REQUEST —
Every record below should be repeated word for word, with the pictures left out.

RECORDED INFORMATION —
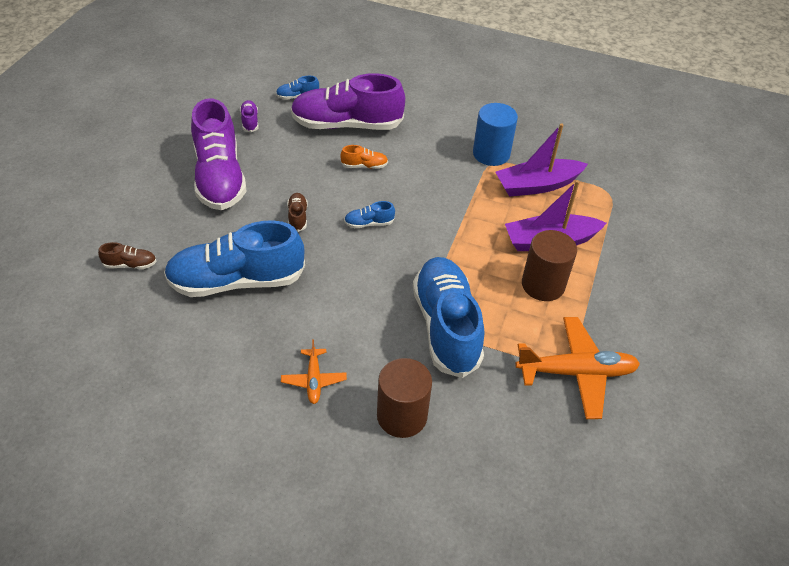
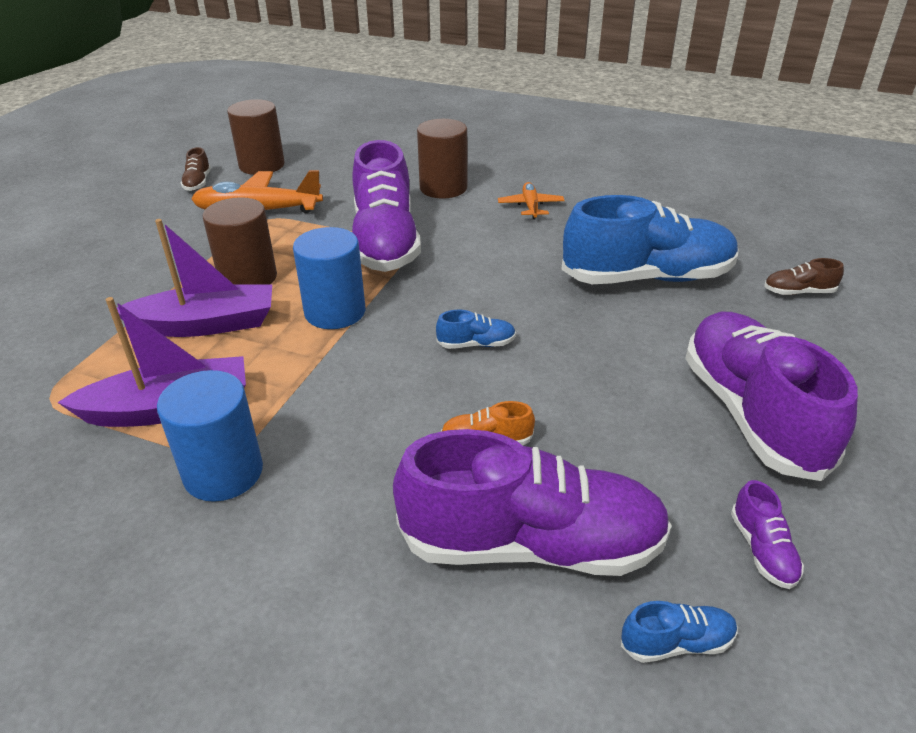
camera: 175 degrees left, 10 degrees down
(297, 217) = (590, 351): brown shoe -> brown shoe (198, 183)
(446, 326) = (385, 242): blue shoe -> purple shoe
(467, 251) = (335, 312): none -> blue cylinder
(616, 469) = (262, 165): none -> brown cylinder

SOLVED PROBLEM —
camera: 175 degrees left, 10 degrees down
(297, 217) = (590, 351): brown shoe -> brown shoe (198, 183)
(446, 326) = (385, 242): blue shoe -> purple shoe
(467, 251) = (335, 312): none -> blue cylinder
(616, 469) = (262, 165): none -> brown cylinder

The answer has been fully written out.